In the copy you make, keep each entry exactly as it is and leave out all images.

Scene image comparisons

○ ○ ○ ○

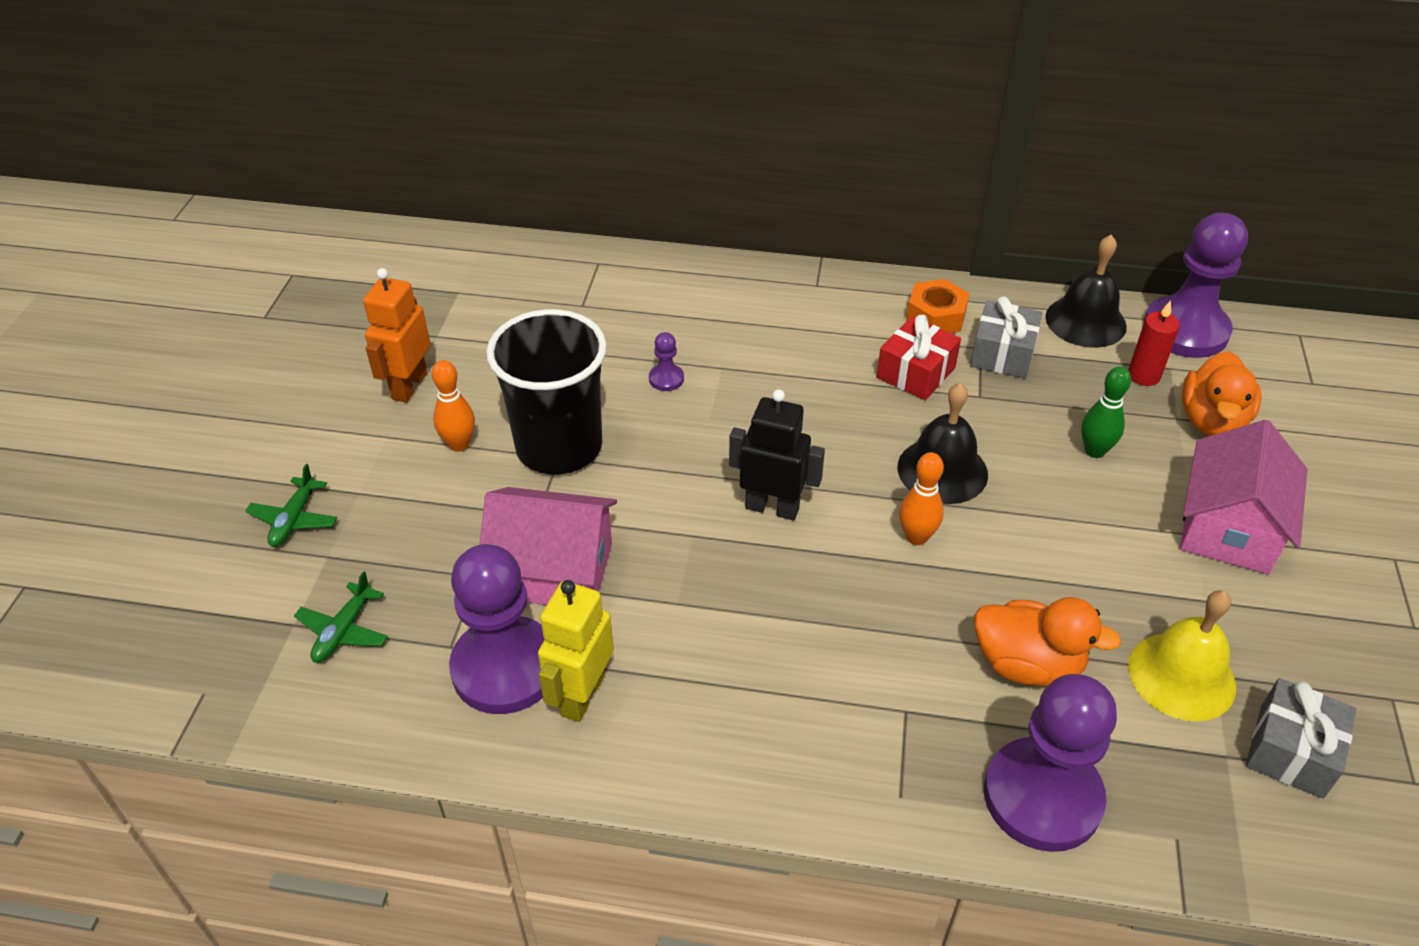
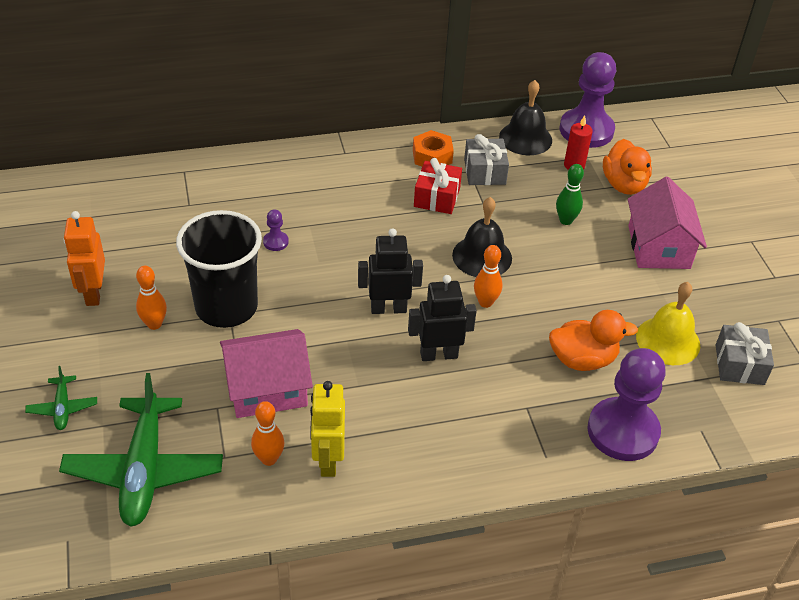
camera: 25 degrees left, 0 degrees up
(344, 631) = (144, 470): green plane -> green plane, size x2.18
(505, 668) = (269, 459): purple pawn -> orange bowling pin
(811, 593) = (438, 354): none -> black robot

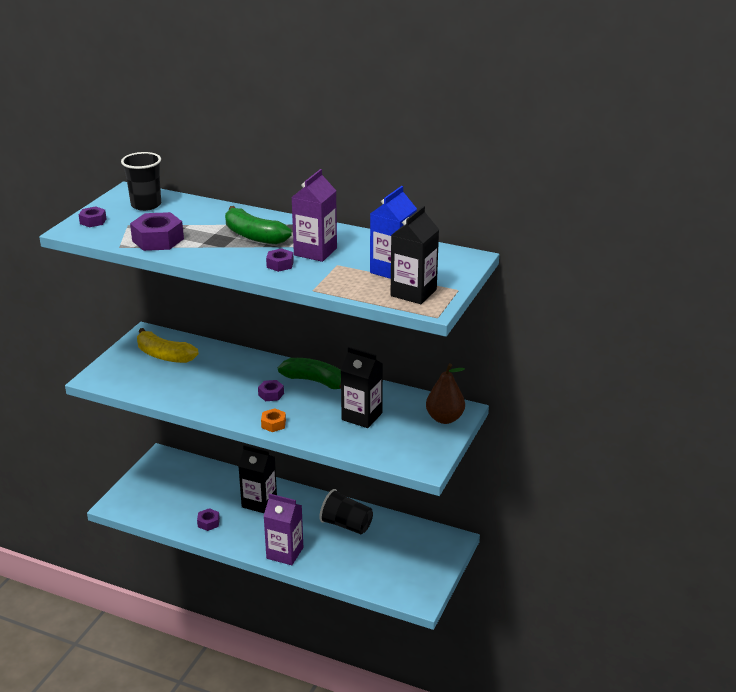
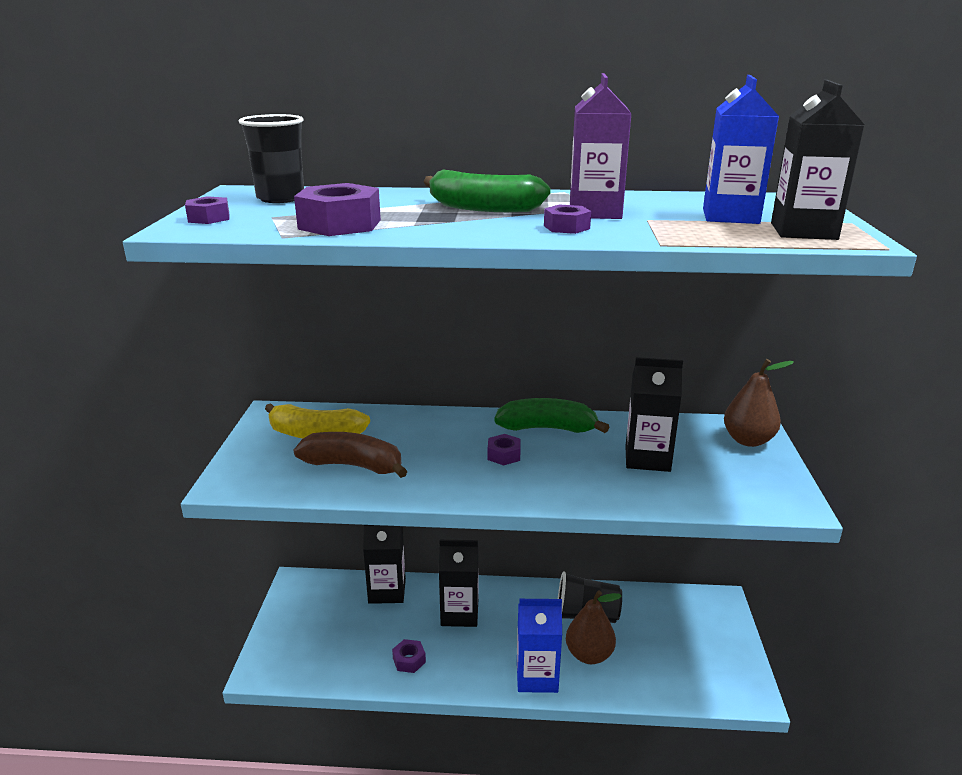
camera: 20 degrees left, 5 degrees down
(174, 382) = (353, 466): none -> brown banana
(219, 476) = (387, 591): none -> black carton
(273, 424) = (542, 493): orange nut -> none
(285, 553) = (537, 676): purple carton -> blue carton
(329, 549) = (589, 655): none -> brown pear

○ ○ ○ ○

TASK ANSWER:
camera: 25 degrees left, 0 degrees up
(344, 631) = (144, 470): green plane -> green plane, size x2.18
(505, 668) = (269, 459): purple pawn -> orange bowling pin
(811, 593) = (438, 354): none -> black robot

camera: 20 degrees left, 5 degrees down
(174, 382) = (353, 466): none -> brown banana
(219, 476) = (387, 591): none -> black carton
(273, 424) = (542, 493): orange nut -> none
(285, 553) = (537, 676): purple carton -> blue carton
(329, 549) = (589, 655): none -> brown pear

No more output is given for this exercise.